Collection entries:

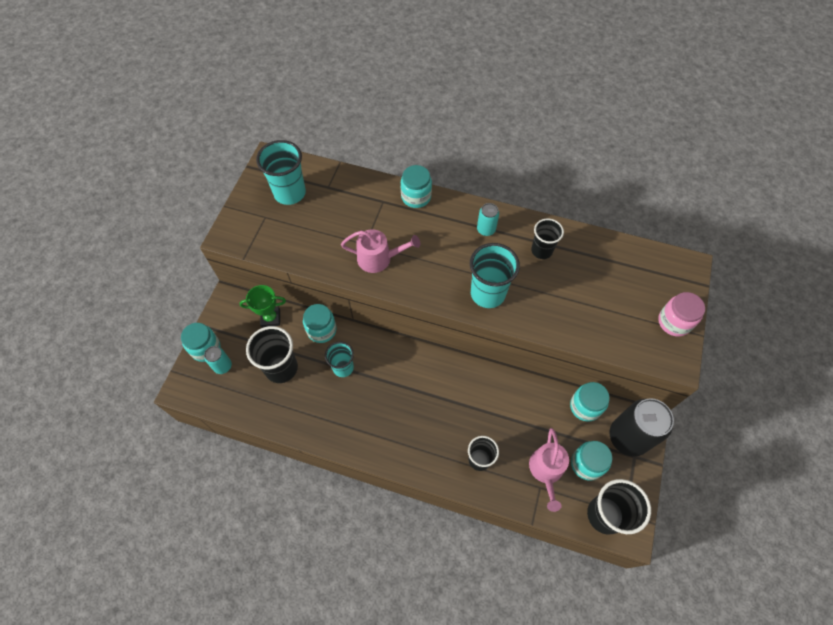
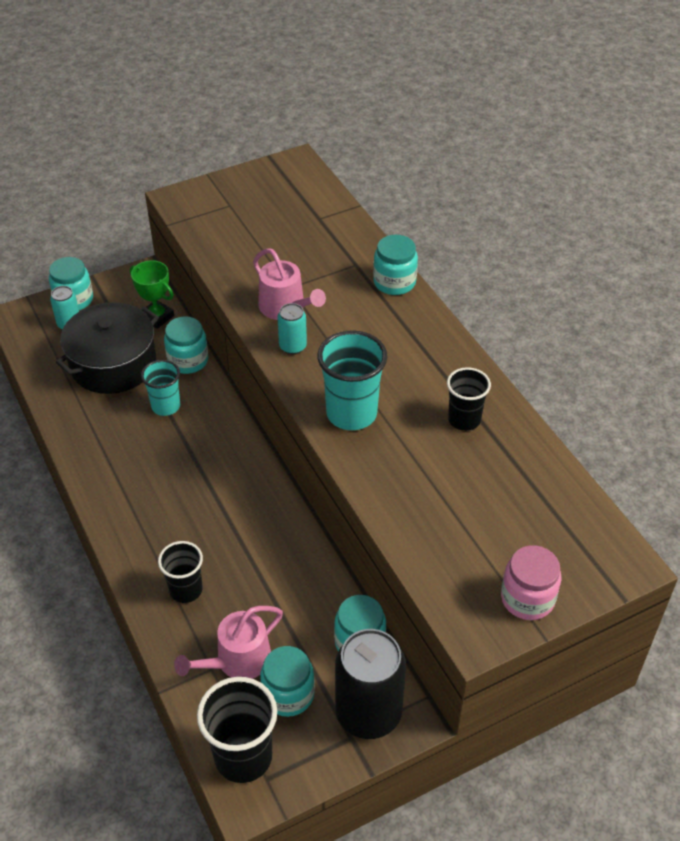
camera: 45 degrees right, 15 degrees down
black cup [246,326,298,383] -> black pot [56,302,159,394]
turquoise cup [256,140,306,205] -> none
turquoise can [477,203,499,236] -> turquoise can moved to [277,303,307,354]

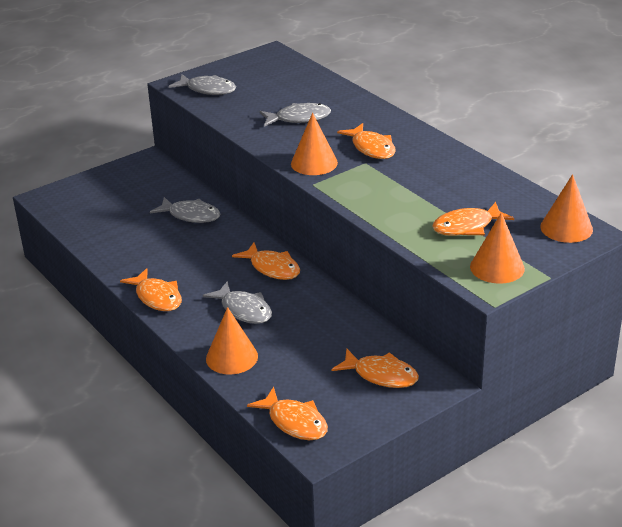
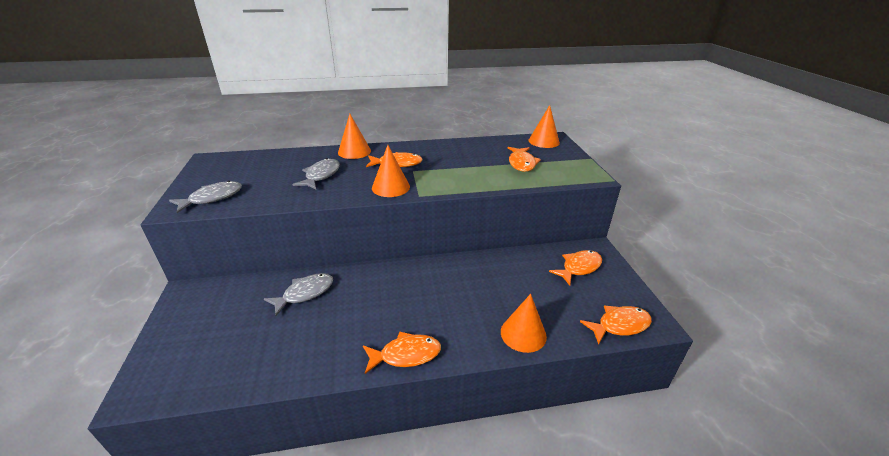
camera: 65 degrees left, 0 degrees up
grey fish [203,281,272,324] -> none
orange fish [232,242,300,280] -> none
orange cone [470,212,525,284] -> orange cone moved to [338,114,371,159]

* * *

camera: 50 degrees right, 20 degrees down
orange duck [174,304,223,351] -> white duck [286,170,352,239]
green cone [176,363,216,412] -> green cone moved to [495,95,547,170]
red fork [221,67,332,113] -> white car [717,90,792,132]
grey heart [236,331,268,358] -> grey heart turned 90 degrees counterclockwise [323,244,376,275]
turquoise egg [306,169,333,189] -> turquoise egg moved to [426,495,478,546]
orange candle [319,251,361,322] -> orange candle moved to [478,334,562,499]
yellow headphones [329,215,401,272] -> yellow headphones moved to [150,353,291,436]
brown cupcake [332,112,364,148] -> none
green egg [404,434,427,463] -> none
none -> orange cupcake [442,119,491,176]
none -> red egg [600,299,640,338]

▸ WHAT THE EXERCISE ASKS: Among the entries above, locate the lines containing "green cone [176,363,216,412]" and "turquoise egg [306,169,333,189]", and transcribe exactly those two lines and all lines between.

▸ RESPONSE TO THE EXERCISE:
green cone [176,363,216,412] -> green cone moved to [495,95,547,170]
red fork [221,67,332,113] -> white car [717,90,792,132]
grey heart [236,331,268,358] -> grey heart turned 90 degrees counterclockwise [323,244,376,275]
turquoise egg [306,169,333,189] -> turquoise egg moved to [426,495,478,546]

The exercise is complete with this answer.